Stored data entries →
◆ ◆ ◆ ◆
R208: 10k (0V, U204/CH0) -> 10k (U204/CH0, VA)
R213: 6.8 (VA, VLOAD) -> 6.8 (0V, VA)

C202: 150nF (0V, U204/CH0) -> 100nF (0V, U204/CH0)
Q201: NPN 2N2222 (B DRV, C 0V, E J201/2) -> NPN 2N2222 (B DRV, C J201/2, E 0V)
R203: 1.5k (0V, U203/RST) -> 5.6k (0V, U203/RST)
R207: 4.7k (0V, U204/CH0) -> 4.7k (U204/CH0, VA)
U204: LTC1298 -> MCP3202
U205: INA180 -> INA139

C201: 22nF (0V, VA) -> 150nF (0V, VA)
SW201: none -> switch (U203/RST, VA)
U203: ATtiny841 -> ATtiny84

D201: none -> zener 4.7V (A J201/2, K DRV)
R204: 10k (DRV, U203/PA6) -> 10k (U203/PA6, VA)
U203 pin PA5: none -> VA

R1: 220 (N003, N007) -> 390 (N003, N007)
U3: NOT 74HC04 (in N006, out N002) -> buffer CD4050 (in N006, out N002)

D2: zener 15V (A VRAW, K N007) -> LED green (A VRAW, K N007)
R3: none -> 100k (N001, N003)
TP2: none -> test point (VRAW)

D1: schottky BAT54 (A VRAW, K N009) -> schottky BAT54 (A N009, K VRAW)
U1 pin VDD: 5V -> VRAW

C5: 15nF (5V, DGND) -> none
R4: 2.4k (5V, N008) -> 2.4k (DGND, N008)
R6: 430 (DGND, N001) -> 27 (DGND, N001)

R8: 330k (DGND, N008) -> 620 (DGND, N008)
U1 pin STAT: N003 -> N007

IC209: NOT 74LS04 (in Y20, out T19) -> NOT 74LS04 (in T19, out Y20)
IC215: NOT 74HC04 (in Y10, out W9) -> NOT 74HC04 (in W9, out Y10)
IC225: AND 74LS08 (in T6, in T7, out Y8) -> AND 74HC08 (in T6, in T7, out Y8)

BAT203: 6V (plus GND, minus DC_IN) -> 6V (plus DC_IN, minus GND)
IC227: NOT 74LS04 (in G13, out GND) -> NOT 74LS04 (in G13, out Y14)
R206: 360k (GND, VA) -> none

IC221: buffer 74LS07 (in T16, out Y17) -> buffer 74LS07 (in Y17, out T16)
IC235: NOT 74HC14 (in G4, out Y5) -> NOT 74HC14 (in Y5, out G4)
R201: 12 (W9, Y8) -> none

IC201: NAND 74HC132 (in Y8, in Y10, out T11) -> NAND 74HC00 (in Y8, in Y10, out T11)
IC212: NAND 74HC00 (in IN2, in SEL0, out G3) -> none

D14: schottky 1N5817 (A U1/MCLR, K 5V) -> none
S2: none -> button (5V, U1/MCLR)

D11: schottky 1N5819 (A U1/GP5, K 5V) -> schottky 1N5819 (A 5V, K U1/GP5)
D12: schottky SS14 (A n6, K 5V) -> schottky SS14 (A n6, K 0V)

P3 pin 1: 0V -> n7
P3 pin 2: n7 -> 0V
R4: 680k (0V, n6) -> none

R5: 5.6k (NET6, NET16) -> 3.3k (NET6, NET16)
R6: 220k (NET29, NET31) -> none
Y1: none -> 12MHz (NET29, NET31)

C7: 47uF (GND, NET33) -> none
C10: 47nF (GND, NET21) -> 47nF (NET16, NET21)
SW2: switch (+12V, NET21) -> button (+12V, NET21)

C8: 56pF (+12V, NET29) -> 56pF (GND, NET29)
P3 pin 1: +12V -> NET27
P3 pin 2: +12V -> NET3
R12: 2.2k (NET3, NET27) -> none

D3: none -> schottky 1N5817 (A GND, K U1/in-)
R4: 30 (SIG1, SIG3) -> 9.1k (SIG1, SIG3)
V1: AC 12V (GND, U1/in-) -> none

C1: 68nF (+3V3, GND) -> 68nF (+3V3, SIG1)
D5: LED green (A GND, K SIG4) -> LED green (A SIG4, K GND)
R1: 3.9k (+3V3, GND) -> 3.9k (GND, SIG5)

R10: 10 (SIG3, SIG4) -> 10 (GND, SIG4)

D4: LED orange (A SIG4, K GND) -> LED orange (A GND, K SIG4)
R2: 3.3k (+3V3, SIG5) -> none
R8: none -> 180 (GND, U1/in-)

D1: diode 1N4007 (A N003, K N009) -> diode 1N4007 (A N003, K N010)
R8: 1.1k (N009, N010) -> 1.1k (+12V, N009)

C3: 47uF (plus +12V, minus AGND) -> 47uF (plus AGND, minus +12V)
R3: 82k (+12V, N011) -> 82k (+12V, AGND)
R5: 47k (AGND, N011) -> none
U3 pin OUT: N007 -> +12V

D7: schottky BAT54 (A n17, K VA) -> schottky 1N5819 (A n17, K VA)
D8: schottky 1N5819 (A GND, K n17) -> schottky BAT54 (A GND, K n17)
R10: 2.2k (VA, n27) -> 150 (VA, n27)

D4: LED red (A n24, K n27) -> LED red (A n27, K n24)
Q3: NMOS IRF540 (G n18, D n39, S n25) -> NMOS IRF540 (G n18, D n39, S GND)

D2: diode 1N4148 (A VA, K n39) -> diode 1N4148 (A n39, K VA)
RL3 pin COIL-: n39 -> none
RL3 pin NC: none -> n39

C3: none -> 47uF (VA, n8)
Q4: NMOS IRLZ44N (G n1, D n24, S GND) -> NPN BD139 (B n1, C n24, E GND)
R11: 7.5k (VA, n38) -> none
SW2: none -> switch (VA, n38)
◆ ◆ ◆ ◆
Task prompt →
Whenever a line of the records holds the string "minus", pick it out and copy it.

Answer section →
BAT203: 6V (plus GND, minus DC_IN) -> 6V (plus DC_IN, minus GND)
C3: 47uF (plus +12V, minus AGND) -> 47uF (plus AGND, minus +12V)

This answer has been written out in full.